Your objective. What is the number of lines below that hold "purple"? Answer with that number only.

*****

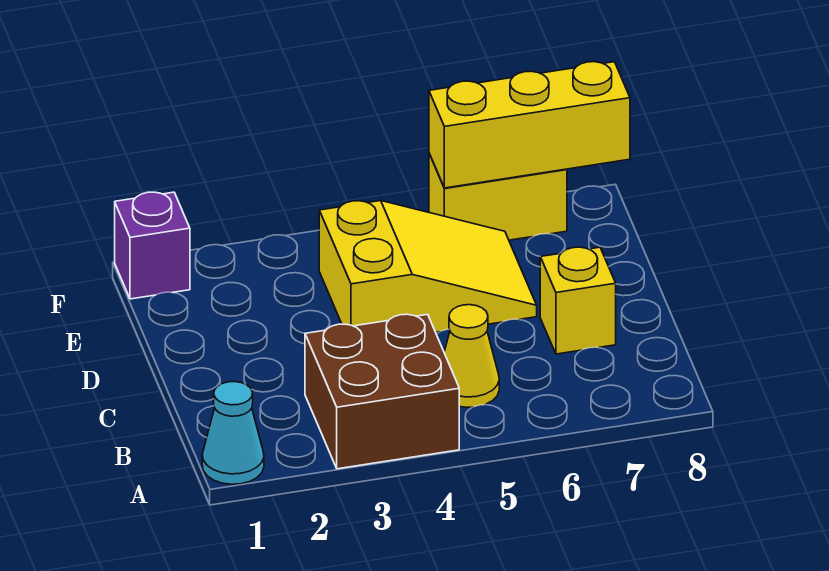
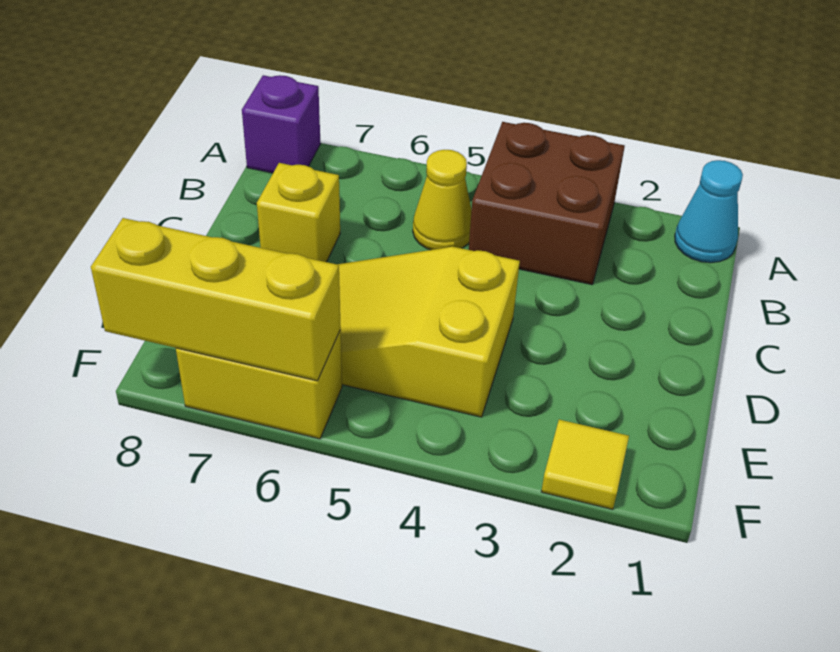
purple brick F1 level 1 -> purple brick A8 level 1
none -> yellow tile F2 level 1

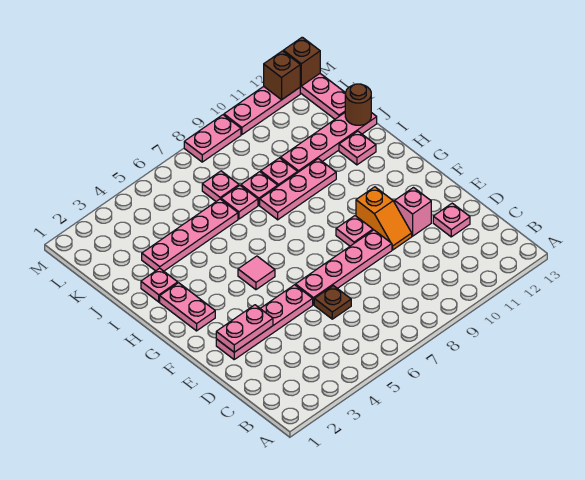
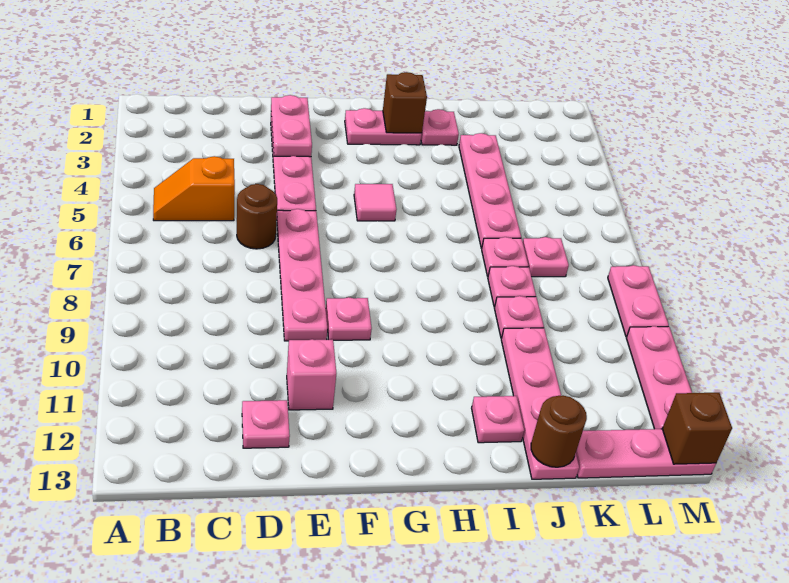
brown plate D6 level 1 -> brown round brick D6 level 1
orange slope E10:F10 level 1 top F -> orange slope B5:C5 level 1 top C
pink plate I8:I10 level 1 -> none
brown brick M12 level 2 -> brown brick H2 level 2

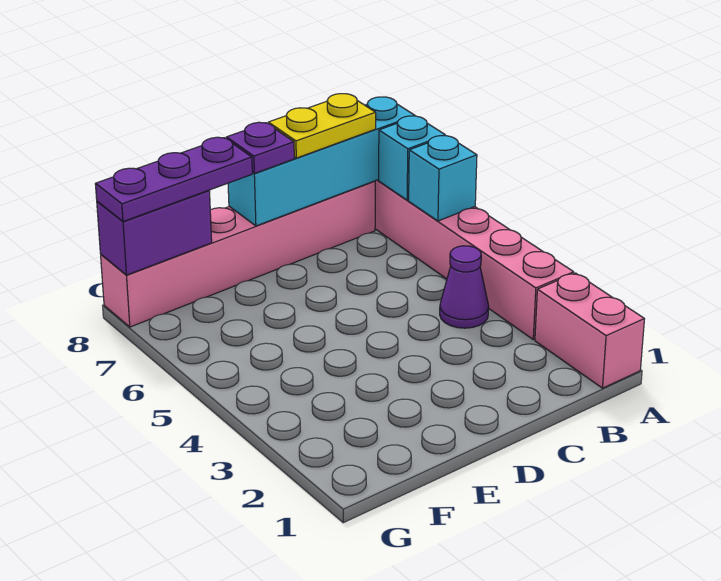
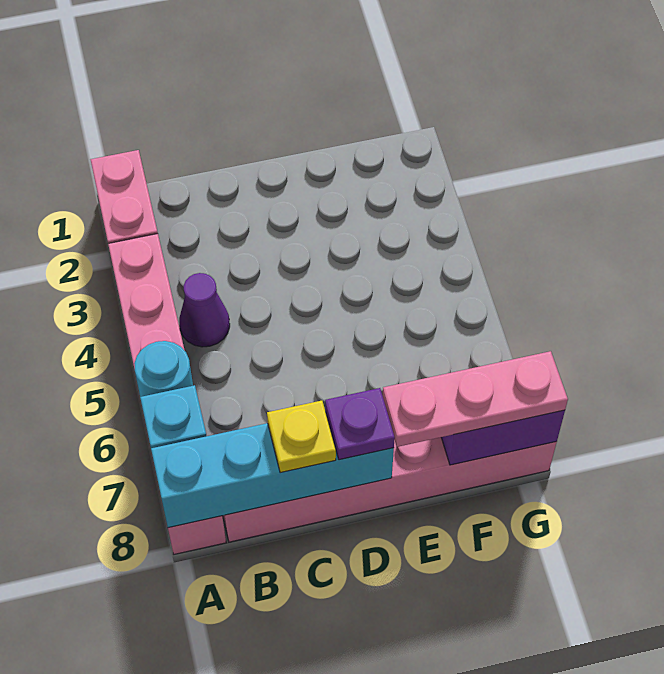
cyan brick A6 level 2 -> cyan round brick A6 level 2
yellow plate B8:C8 level 3 -> yellow plate C8 level 3
purple plate E8:G8 level 3 -> pink plate E8:G8 level 3

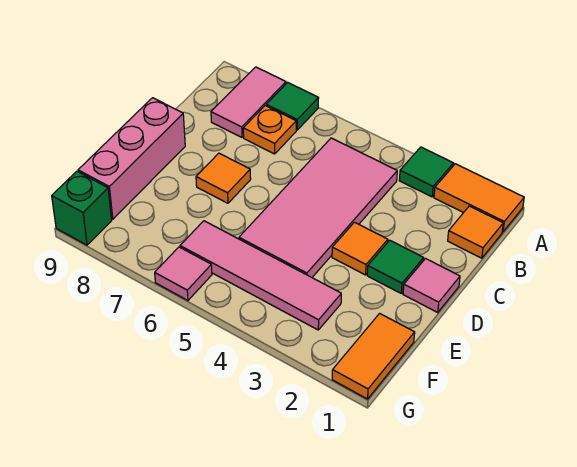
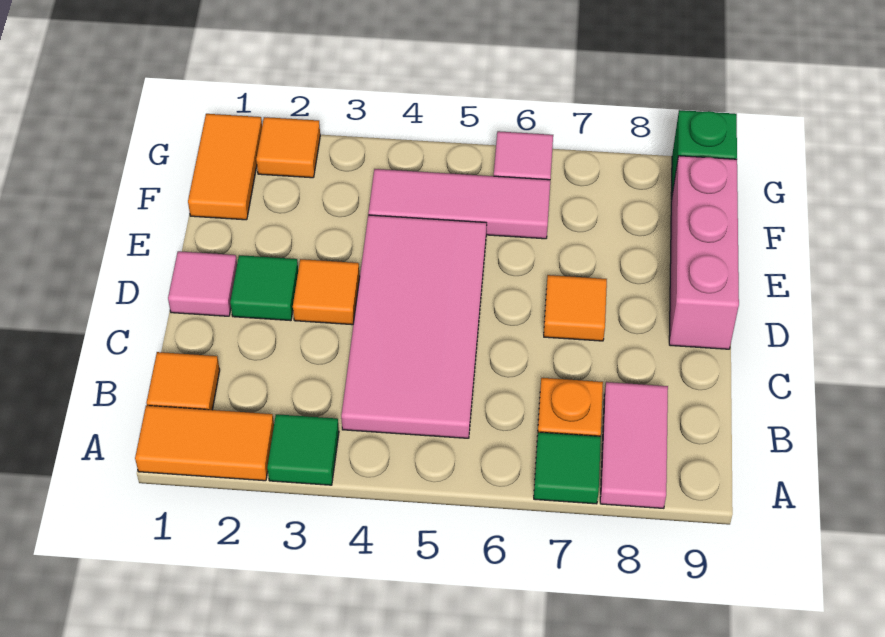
pink tile F3:F6 level 1 -> pink tile F4:F6 level 1
none -> orange tile G2 level 1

*****

Written solution. 2